(Stored data)
++++++++

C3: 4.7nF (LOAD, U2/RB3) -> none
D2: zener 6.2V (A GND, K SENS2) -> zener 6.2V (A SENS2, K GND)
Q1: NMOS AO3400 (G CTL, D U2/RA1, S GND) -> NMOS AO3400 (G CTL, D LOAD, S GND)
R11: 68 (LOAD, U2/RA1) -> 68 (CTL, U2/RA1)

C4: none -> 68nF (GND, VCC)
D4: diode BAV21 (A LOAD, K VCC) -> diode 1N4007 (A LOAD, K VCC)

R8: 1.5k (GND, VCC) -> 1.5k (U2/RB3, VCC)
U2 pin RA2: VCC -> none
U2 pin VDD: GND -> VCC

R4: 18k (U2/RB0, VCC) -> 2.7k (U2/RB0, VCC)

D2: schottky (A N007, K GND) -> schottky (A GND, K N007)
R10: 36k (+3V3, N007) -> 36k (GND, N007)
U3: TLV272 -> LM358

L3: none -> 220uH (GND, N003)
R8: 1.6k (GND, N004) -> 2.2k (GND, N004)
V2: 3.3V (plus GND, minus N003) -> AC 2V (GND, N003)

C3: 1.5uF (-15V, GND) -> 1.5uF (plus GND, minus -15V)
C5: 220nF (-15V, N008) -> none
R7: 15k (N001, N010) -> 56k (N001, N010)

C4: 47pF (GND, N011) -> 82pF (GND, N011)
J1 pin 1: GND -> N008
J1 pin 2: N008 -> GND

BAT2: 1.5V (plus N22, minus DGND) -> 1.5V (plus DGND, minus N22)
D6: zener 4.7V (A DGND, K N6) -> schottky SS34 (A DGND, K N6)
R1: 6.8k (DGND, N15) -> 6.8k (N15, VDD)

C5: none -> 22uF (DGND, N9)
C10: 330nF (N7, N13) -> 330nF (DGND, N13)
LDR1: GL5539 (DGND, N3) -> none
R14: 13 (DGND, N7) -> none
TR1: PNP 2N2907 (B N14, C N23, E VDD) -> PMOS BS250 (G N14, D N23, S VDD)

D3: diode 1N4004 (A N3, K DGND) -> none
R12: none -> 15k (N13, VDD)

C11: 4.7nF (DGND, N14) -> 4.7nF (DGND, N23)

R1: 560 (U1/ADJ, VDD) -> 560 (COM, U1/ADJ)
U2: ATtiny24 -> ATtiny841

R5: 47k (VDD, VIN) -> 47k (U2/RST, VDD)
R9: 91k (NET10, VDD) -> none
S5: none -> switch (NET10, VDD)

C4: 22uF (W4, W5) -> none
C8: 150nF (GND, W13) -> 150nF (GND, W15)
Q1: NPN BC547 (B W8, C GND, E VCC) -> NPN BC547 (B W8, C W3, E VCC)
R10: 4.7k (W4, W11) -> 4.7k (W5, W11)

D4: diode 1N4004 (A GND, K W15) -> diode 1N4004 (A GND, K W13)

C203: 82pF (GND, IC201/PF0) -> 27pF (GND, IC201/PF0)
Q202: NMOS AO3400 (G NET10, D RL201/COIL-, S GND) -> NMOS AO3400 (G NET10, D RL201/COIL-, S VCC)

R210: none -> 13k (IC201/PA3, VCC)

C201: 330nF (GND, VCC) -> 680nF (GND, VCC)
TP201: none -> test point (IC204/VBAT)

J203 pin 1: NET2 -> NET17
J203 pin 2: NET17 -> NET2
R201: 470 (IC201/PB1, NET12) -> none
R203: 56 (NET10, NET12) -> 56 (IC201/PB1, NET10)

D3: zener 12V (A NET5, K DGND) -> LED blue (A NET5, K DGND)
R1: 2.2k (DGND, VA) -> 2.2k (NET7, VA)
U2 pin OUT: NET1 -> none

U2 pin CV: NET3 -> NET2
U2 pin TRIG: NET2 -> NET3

++++++++

Exercise directions: Filter the lines above so that only those with the string "LOAD" remain, then copy them.

Solution for this exercise:
C3: 4.7nF (LOAD, U2/RB3) -> none
Q1: NMOS AO3400 (G CTL, D U2/RA1, S GND) -> NMOS AO3400 (G CTL, D LOAD, S GND)
R11: 68 (LOAD, U2/RA1) -> 68 (CTL, U2/RA1)
D4: diode BAV21 (A LOAD, K VCC) -> diode 1N4007 (A LOAD, K VCC)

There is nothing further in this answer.